START Data shown

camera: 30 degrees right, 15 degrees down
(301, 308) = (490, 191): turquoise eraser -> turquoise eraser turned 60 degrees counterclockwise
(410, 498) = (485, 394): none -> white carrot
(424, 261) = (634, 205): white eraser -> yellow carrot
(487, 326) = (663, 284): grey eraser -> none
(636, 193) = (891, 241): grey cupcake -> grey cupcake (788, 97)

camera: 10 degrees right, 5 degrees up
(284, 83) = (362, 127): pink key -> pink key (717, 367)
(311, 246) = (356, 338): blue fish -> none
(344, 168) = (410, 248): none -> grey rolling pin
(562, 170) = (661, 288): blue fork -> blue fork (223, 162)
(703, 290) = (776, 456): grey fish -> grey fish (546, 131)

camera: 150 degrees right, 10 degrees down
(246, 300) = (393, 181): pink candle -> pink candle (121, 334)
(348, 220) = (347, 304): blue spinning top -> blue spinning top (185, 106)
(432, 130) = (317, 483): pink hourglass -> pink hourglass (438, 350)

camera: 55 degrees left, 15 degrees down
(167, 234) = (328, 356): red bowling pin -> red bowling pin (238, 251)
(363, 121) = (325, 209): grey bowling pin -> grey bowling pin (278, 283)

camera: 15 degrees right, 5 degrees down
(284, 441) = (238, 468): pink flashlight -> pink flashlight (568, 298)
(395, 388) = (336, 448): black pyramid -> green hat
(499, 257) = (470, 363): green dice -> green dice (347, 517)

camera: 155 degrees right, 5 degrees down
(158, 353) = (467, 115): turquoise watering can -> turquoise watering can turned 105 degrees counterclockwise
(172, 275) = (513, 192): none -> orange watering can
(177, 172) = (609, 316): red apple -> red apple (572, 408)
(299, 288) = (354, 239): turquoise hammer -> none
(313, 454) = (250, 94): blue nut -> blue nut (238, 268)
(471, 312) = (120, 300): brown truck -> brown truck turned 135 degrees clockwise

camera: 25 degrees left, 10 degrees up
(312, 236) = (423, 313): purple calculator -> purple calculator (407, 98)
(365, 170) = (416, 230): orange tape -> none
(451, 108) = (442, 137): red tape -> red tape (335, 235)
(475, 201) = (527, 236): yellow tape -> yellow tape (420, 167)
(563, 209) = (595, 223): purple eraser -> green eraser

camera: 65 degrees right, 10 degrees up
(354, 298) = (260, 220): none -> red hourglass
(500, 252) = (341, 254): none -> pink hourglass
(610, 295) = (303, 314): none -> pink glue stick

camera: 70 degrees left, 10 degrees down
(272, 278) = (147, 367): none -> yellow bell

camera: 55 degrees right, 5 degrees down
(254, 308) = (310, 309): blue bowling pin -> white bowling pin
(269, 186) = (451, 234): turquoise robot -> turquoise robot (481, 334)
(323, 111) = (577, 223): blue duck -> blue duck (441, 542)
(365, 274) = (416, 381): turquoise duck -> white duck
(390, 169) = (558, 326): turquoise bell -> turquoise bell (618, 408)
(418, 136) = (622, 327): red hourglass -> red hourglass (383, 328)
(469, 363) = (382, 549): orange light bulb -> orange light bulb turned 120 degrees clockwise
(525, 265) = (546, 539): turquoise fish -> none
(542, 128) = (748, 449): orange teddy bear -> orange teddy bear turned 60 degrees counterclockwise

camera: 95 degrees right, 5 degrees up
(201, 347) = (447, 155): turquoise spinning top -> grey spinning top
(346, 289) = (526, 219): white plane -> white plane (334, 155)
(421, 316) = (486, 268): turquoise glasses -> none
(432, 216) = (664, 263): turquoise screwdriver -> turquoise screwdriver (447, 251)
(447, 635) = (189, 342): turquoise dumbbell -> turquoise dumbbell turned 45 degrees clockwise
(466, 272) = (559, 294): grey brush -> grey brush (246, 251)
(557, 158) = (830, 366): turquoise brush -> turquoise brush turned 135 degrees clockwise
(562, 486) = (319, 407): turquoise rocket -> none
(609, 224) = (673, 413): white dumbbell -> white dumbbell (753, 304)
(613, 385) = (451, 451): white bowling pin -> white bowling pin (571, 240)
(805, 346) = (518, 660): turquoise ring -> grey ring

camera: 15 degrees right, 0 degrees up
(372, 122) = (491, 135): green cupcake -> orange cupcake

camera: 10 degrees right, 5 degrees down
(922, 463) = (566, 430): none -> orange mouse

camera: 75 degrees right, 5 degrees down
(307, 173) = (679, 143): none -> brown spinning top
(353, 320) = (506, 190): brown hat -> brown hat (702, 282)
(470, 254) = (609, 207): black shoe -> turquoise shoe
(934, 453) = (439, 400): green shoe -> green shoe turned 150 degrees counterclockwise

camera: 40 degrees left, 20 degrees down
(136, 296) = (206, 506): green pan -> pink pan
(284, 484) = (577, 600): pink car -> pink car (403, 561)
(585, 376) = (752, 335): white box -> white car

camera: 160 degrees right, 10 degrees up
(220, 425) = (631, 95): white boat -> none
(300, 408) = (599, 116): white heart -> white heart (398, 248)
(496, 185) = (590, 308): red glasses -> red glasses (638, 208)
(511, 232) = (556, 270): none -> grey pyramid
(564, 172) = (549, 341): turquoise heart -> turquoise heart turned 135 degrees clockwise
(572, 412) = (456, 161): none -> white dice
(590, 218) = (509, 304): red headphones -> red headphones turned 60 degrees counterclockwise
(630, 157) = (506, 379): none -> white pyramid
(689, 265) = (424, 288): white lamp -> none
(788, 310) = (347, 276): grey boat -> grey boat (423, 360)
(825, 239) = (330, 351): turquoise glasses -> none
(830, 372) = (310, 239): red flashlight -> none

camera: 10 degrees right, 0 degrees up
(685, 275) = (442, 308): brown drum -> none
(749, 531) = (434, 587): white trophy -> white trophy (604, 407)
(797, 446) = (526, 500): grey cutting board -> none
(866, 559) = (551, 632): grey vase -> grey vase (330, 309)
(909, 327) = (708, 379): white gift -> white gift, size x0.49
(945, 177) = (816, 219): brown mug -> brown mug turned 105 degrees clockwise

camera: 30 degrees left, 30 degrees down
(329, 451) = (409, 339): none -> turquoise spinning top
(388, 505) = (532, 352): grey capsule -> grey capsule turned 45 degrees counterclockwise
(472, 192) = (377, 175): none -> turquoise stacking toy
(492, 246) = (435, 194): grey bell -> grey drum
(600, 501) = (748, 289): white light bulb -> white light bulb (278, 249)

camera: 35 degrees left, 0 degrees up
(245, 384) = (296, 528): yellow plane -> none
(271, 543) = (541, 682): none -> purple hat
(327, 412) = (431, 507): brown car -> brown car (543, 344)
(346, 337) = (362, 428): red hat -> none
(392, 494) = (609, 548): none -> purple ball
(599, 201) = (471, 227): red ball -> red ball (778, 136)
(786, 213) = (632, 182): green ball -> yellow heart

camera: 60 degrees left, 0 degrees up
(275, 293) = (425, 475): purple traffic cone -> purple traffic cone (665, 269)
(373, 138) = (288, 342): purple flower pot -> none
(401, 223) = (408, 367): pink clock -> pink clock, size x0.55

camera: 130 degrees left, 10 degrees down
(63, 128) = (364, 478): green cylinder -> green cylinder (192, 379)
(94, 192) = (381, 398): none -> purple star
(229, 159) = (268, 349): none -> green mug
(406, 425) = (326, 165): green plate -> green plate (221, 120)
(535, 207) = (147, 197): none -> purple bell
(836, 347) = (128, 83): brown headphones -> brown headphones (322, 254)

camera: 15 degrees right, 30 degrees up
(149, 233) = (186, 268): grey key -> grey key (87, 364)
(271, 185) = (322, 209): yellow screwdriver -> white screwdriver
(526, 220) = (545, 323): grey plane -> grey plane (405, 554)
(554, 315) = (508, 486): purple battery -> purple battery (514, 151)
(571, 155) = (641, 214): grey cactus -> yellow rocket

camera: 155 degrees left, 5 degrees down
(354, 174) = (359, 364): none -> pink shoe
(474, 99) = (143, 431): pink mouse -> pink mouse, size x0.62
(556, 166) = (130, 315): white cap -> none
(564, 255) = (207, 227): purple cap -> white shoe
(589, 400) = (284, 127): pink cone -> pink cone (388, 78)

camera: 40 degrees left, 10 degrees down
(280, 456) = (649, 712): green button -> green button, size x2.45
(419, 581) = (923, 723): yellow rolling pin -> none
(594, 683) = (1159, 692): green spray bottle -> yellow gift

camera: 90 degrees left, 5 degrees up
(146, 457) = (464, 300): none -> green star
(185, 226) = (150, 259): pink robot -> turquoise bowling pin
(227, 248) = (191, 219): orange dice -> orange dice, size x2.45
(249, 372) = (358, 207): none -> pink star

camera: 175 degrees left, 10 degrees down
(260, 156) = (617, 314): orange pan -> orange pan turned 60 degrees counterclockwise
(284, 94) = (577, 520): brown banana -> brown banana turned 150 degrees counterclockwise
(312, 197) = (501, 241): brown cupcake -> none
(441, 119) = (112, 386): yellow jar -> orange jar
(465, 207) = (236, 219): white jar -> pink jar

END Data shown

**Problem to work on**
Only the lines above from the one with "(410, 498) = (485, 394): none -> white carrot" through the one with "(703, 290) = (776, 456): grey" should be duplicated, character for character.

**Answer section**
(410, 498) = (485, 394): none -> white carrot
(424, 261) = (634, 205): white eraser -> yellow carrot
(487, 326) = (663, 284): grey eraser -> none
(636, 193) = (891, 241): grey cupcake -> grey cupcake (788, 97)

camera: 10 degrees right, 5 degrees up
(284, 83) = (362, 127): pink key -> pink key (717, 367)
(311, 246) = (356, 338): blue fish -> none
(344, 168) = (410, 248): none -> grey rolling pin
(562, 170) = (661, 288): blue fork -> blue fork (223, 162)
(703, 290) = (776, 456): grey fish -> grey fish (546, 131)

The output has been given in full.